■ **Provided data**
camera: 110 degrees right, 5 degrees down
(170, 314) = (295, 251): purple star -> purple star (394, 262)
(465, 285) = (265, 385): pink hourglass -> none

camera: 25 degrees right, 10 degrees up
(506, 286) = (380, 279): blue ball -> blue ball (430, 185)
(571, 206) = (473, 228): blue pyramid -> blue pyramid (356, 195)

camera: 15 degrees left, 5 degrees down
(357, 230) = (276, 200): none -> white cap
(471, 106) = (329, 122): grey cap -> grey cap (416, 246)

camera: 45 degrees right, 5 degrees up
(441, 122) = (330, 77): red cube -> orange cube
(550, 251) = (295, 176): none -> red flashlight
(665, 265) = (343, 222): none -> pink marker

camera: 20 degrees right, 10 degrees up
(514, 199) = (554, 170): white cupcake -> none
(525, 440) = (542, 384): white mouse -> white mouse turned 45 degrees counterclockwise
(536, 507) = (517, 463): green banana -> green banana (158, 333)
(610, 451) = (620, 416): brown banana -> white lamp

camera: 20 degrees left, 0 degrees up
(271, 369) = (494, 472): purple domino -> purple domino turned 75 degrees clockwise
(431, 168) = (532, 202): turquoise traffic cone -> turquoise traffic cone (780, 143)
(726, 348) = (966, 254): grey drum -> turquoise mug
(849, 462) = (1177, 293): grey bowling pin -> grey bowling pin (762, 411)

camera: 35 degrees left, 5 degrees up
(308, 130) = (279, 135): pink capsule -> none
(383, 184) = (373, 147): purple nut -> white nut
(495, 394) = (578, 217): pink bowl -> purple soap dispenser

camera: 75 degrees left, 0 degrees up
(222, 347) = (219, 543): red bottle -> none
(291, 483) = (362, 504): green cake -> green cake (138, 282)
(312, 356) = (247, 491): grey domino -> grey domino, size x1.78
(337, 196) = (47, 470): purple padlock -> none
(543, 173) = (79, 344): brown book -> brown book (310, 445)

■ **Instructions for the task**
Transcribe the full listing exactly, keeping every word as it is.

■ **Solved exercise**
camera: 110 degrees right, 5 degrees down
(170, 314) = (295, 251): purple star -> purple star (394, 262)
(465, 285) = (265, 385): pink hourglass -> none

camera: 25 degrees right, 10 degrees up
(506, 286) = (380, 279): blue ball -> blue ball (430, 185)
(571, 206) = (473, 228): blue pyramid -> blue pyramid (356, 195)

camera: 15 degrees left, 5 degrees down
(357, 230) = (276, 200): none -> white cap
(471, 106) = (329, 122): grey cap -> grey cap (416, 246)

camera: 45 degrees right, 5 degrees up
(441, 122) = (330, 77): red cube -> orange cube
(550, 251) = (295, 176): none -> red flashlight
(665, 265) = (343, 222): none -> pink marker

camera: 20 degrees right, 10 degrees up
(514, 199) = (554, 170): white cupcake -> none
(525, 440) = (542, 384): white mouse -> white mouse turned 45 degrees counterclockwise
(536, 507) = (517, 463): green banana -> green banana (158, 333)
(610, 451) = (620, 416): brown banana -> white lamp

camera: 20 degrees left, 0 degrees up
(271, 369) = (494, 472): purple domino -> purple domino turned 75 degrees clockwise
(431, 168) = (532, 202): turquoise traffic cone -> turquoise traffic cone (780, 143)
(726, 348) = (966, 254): grey drum -> turquoise mug
(849, 462) = (1177, 293): grey bowling pin -> grey bowling pin (762, 411)

camera: 35 degrees left, 5 degrees up
(308, 130) = (279, 135): pink capsule -> none
(383, 184) = (373, 147): purple nut -> white nut
(495, 394) = (578, 217): pink bowl -> purple soap dispenser

camera: 75 degrees left, 0 degrees up
(222, 347) = (219, 543): red bottle -> none
(291, 483) = (362, 504): green cake -> green cake (138, 282)
(312, 356) = (247, 491): grey domino -> grey domino, size x1.78
(337, 196) = (47, 470): purple padlock -> none
(543, 173) = (79, 344): brown book -> brown book (310, 445)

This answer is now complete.